Shape position updates
━━━━━━━━

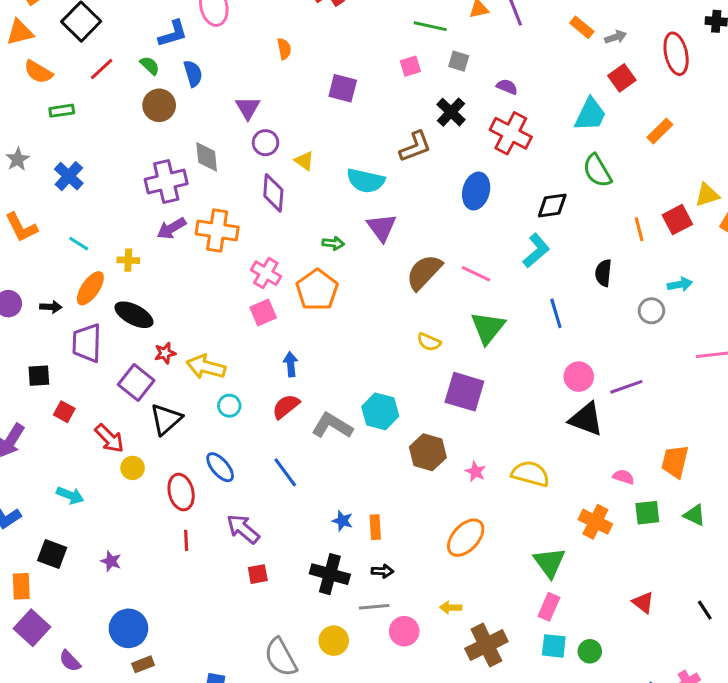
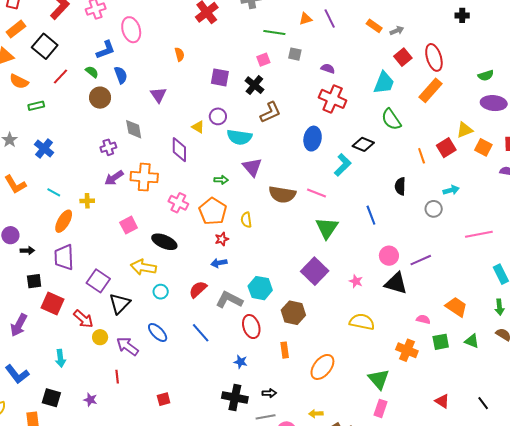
red ellipse: (676, 54) -> (434, 57), moved
black cross: (451, 112) -> (254, 85), moved
orange rectangle: (660, 131) -> (430, 90), size x1.4
purple circle: (266, 143) -> (218, 116), moved
purple cross: (166, 181) -> (108, 147), size x0.6
black diamond: (552, 205) -> (363, 144), turned 35
cyan L-shape: (536, 251) -> (343, 165), moved
brown semicircle: (424, 272) -> (282, 194), turned -120
black arrow: (51, 307) -> (27, 251), moved
pink square: (263, 313) -> (129, 225), moved
black ellipse: (134, 315) -> (164, 242), moved
yellow semicircle: (429, 342) -> (246, 220), moved, turned 63
red star: (165, 353) -> (222, 239), moved
blue arrow: (291, 364) -> (219, 263), moved, turned -91
purple square: (464, 392) -> (315, 271), turned 32
red square: (64, 412) -> (52, 304), size x1.6
orange trapezoid: (675, 462) -> (456, 307), turned 115
pink star: (476, 472) -> (356, 281), moved
red ellipse: (181, 492) -> (251, 327), moved
cyan arrow: (70, 495) -> (60, 358), turned 66
orange rectangle: (375, 527) -> (285, 350), moved
purple arrow: (243, 529) -> (127, 346), moved
red line: (186, 540) -> (117, 377), moved
red square: (258, 574) -> (164, 399), moved

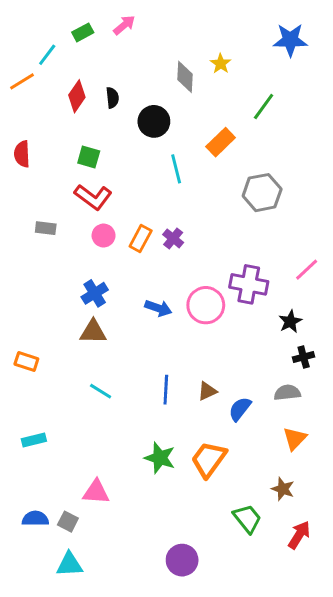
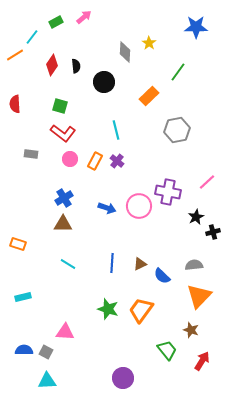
cyan line: (176, 169) -> (116, 130), moved
black cross: (304, 357) -> (213, 232), moved
blue semicircle: (240, 409) -> (162, 276), turned -84
orange triangle: (295, 439) -> (199, 296), size x1.5

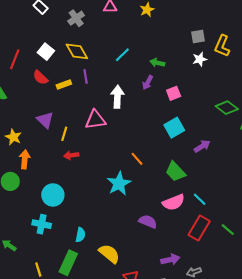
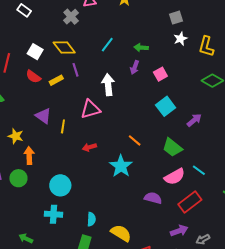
gray cross: (76, 18) -> (71, 17), moved
yellow L-shape: (222, 46) -> (206, 46), moved
red arrow: (71, 155) -> (89, 147), moved
red rectangle: (199, 228) -> (190, 202), moved, turned 30

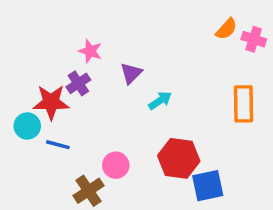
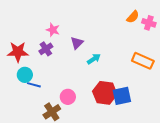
red star: (51, 102) -> (18, 52), moved
orange rectangle: (243, 104) -> (143, 61), turned -65
cyan circle: (27, 126) -> (25, 75), moved
blue square: (208, 186) -> (122, 96), moved

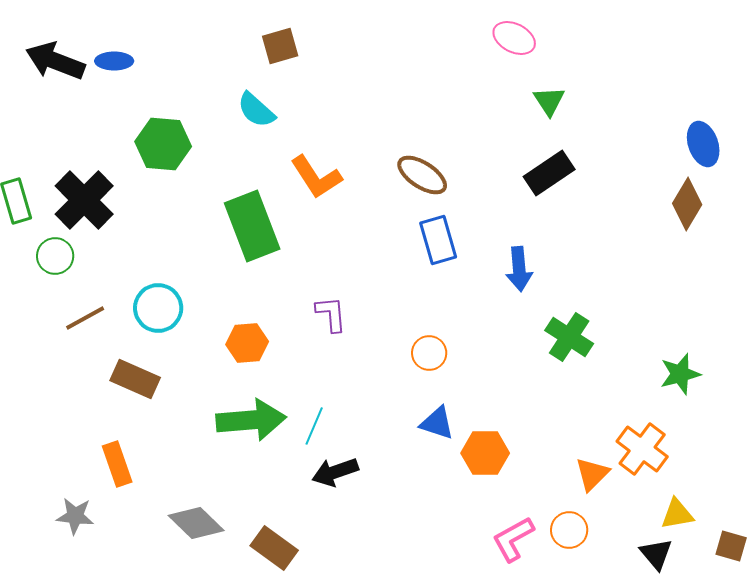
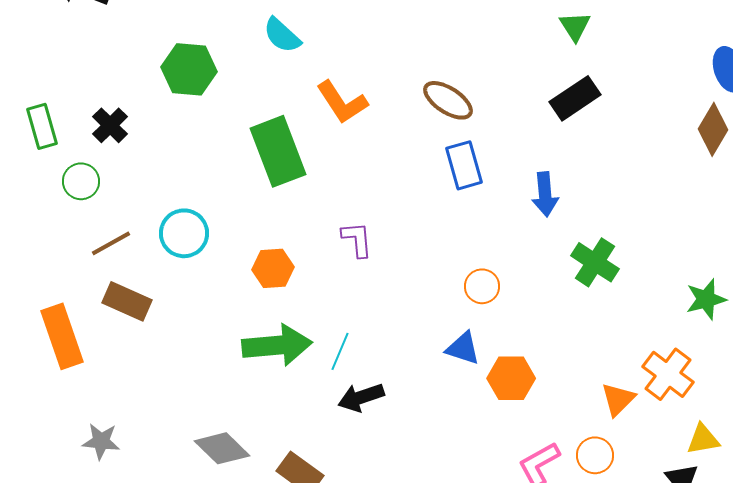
black cross: (84, 200) -> (110, 125), size x0.6
orange circle: (429, 353) -> (482, 286), moved
brown rectangle: (135, 379) -> (127, 301), moved
orange rectangle: (117, 464) -> (62, 336), moved, size x1.4

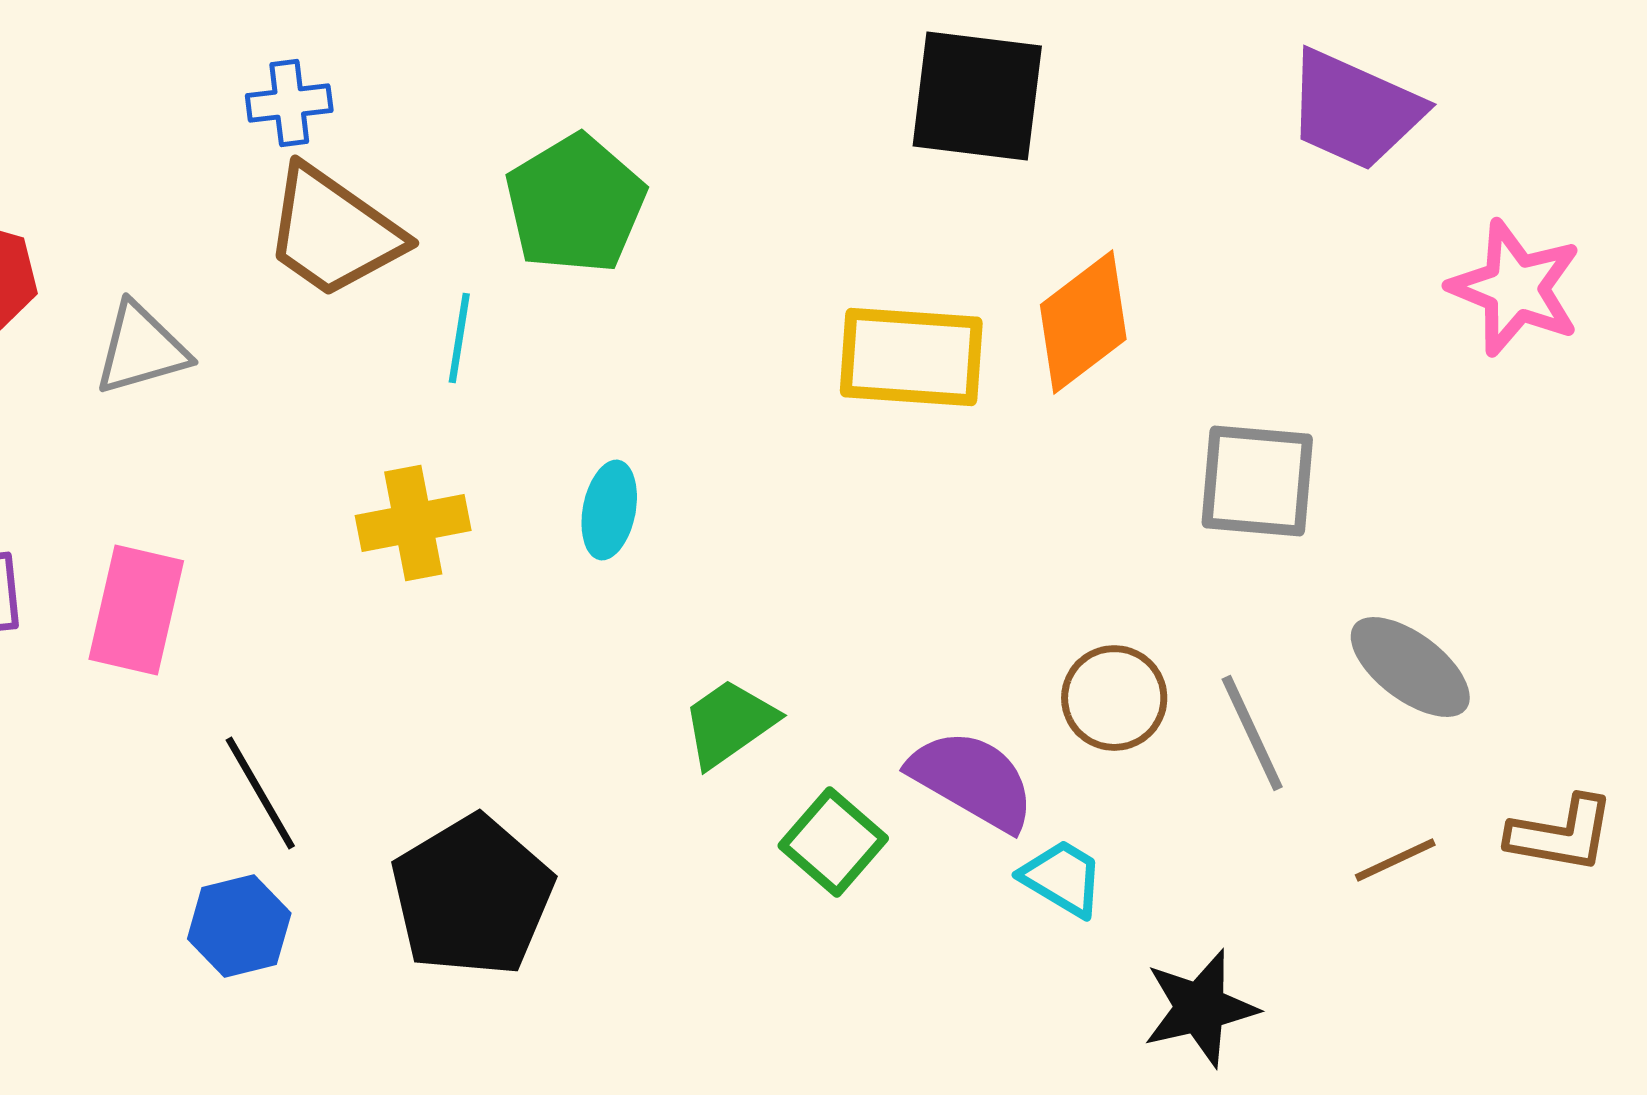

━━━━━━━━

→ EXERCISE DESCRIPTION: Return all records verbatim and drop the pictures.

→ ANSWER TO THIS TASK:
red ellipse: (676, 54) -> (434, 57), moved
black cross: (451, 112) -> (254, 85), moved
orange rectangle: (660, 131) -> (430, 90), size x1.4
purple circle: (266, 143) -> (218, 116), moved
purple cross: (166, 181) -> (108, 147), size x0.6
black diamond: (552, 205) -> (363, 144), turned 35
cyan L-shape: (536, 251) -> (343, 165), moved
brown semicircle: (424, 272) -> (282, 194), turned -120
black arrow: (51, 307) -> (27, 251), moved
pink square: (263, 313) -> (129, 225), moved
black ellipse: (134, 315) -> (164, 242), moved
yellow semicircle: (429, 342) -> (246, 220), moved, turned 63
red star: (165, 353) -> (222, 239), moved
blue arrow: (291, 364) -> (219, 263), moved, turned -91
purple square: (464, 392) -> (315, 271), turned 32
red square: (64, 412) -> (52, 304), size x1.6
orange trapezoid: (675, 462) -> (456, 307), turned 115
pink star: (476, 472) -> (356, 281), moved
red ellipse: (181, 492) -> (251, 327), moved
cyan arrow: (70, 495) -> (60, 358), turned 66
orange rectangle: (375, 527) -> (285, 350), moved
purple arrow: (243, 529) -> (127, 346), moved
red line: (186, 540) -> (117, 377), moved
red square: (258, 574) -> (164, 399), moved

cyan line: (176, 169) -> (116, 130), moved
black cross: (304, 357) -> (213, 232), moved
blue semicircle: (240, 409) -> (162, 276), turned -84
orange triangle: (295, 439) -> (199, 296), size x1.5

gray cross: (76, 18) -> (71, 17), moved
yellow L-shape: (222, 46) -> (206, 46), moved
red arrow: (71, 155) -> (89, 147), moved
red rectangle: (199, 228) -> (190, 202), moved, turned 30

red star: (51, 102) -> (18, 52), moved
orange rectangle: (243, 104) -> (143, 61), turned -65
cyan circle: (27, 126) -> (25, 75), moved
blue square: (208, 186) -> (122, 96), moved

black cross: (84, 200) -> (110, 125), size x0.6
orange circle: (429, 353) -> (482, 286), moved
brown rectangle: (135, 379) -> (127, 301), moved
orange rectangle: (117, 464) -> (62, 336), moved, size x1.4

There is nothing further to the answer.